EXERCISE DETAILS:
Take the line that holds "camera: 10 degrees left, 10 degrees down" and every line after it to the end of the entries, and repeat them exactly without the pictures.

*** RECORD SET ***

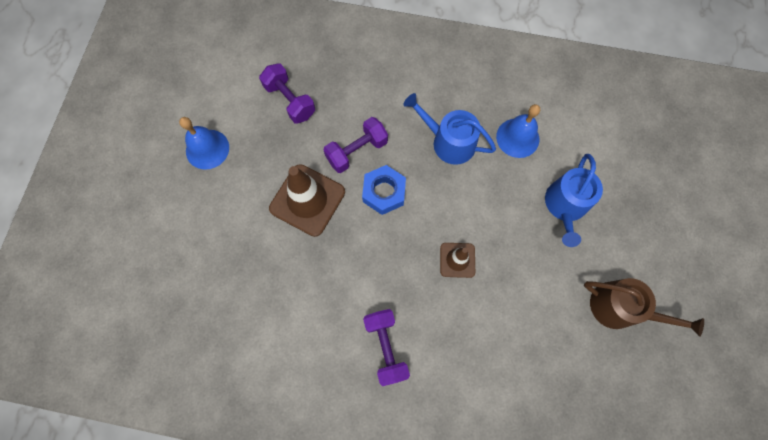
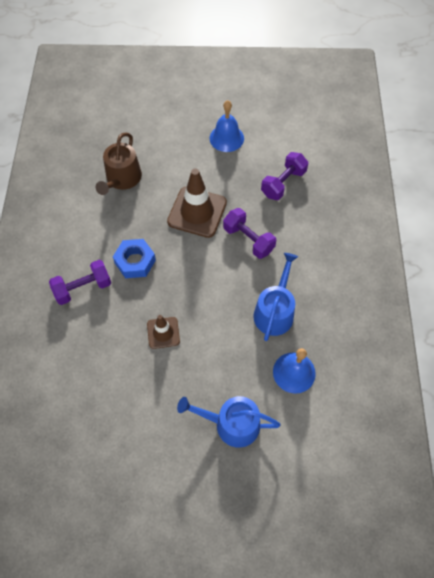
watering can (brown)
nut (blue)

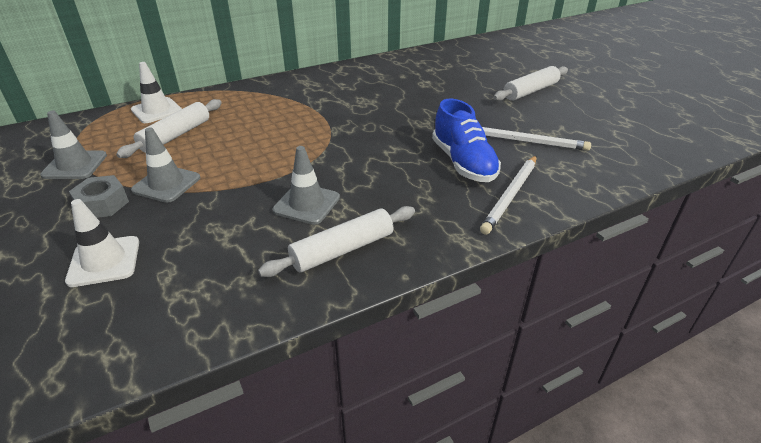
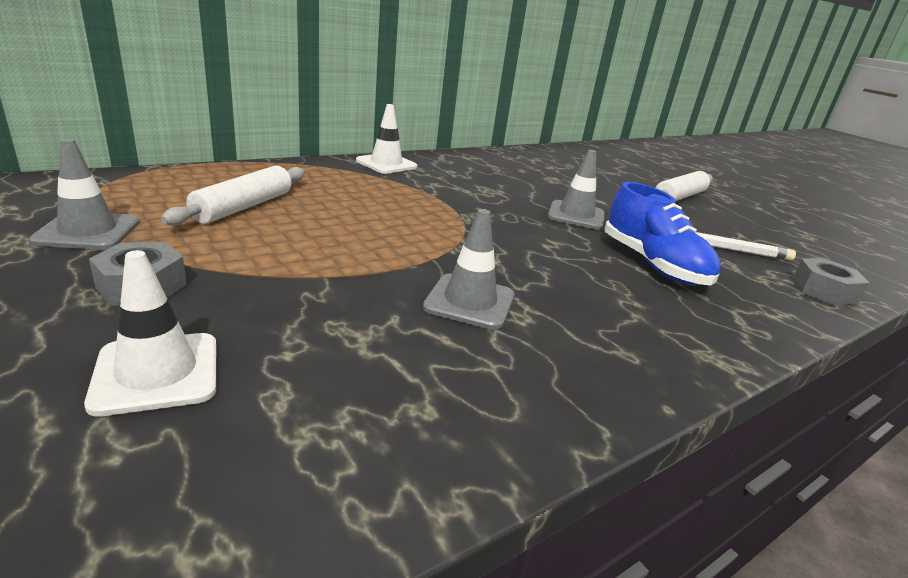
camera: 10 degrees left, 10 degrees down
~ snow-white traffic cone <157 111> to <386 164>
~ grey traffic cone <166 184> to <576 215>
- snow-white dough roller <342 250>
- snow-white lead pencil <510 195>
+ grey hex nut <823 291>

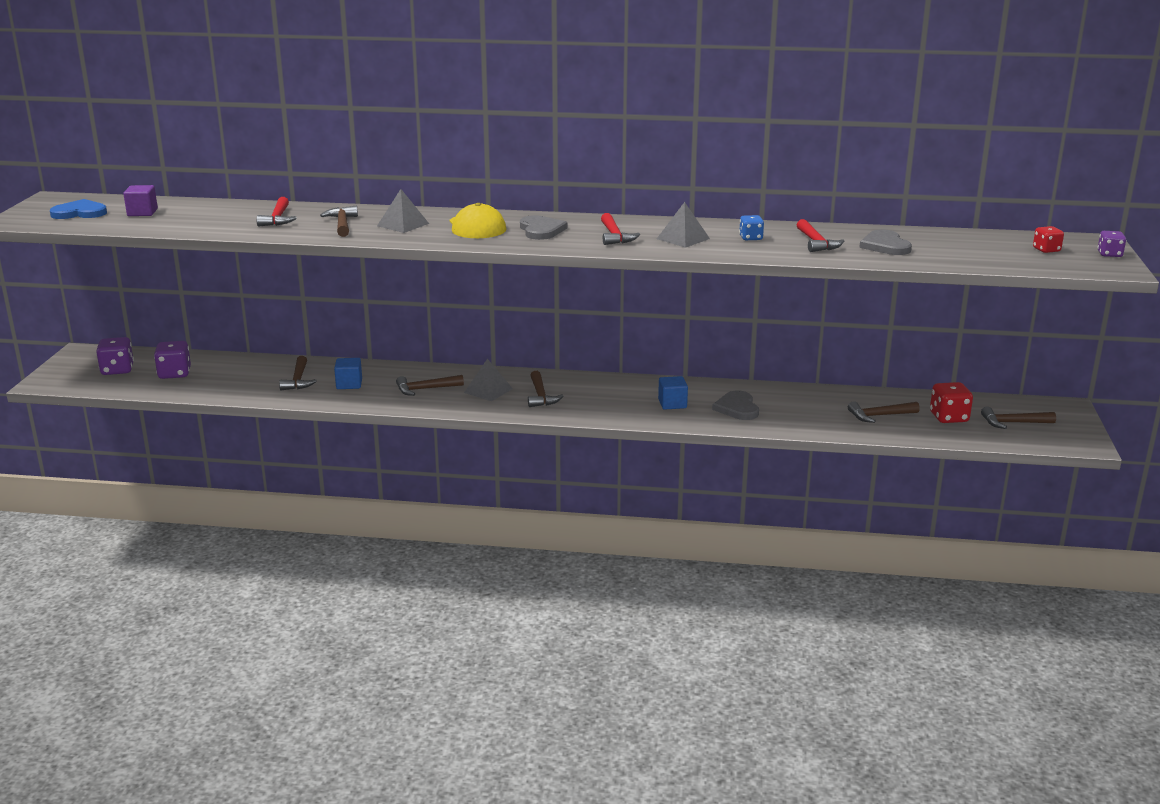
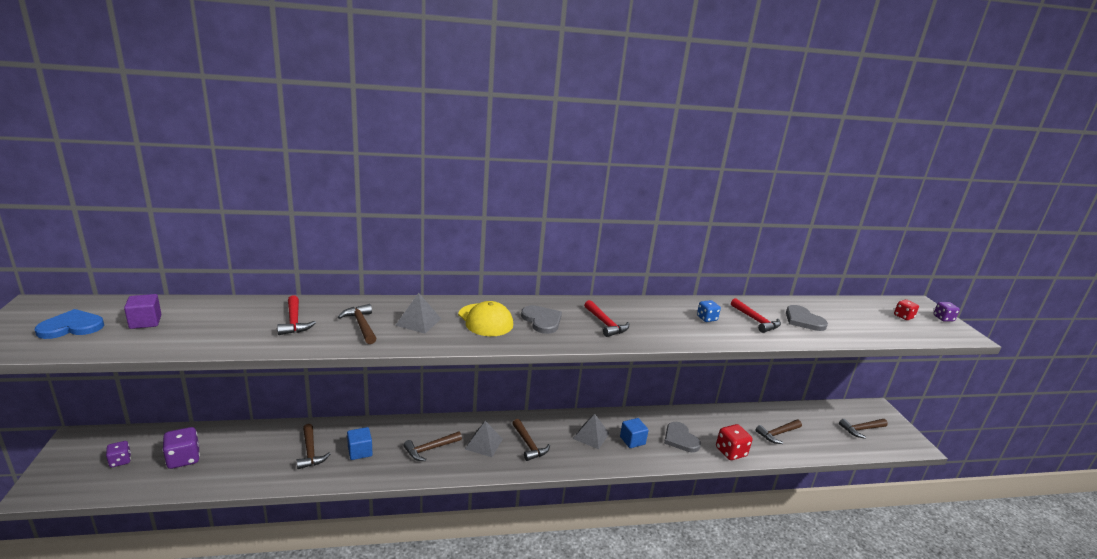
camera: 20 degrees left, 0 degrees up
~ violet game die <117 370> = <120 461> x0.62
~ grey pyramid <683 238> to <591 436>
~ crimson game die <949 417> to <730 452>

*** End of RECORD SET ***

TASK RESULT:
camera: 10 degrees left, 10 degrees down
~ snow-white traffic cone <157 111> to <386 164>
~ grey traffic cone <166 184> to <576 215>
- snow-white dough roller <342 250>
- snow-white lead pencil <510 195>
+ grey hex nut <823 291>

camera: 20 degrees left, 0 degrees up
~ violet game die <117 370> = <120 461> x0.62
~ grey pyramid <683 238> to <591 436>
~ crimson game die <949 417> to <730 452>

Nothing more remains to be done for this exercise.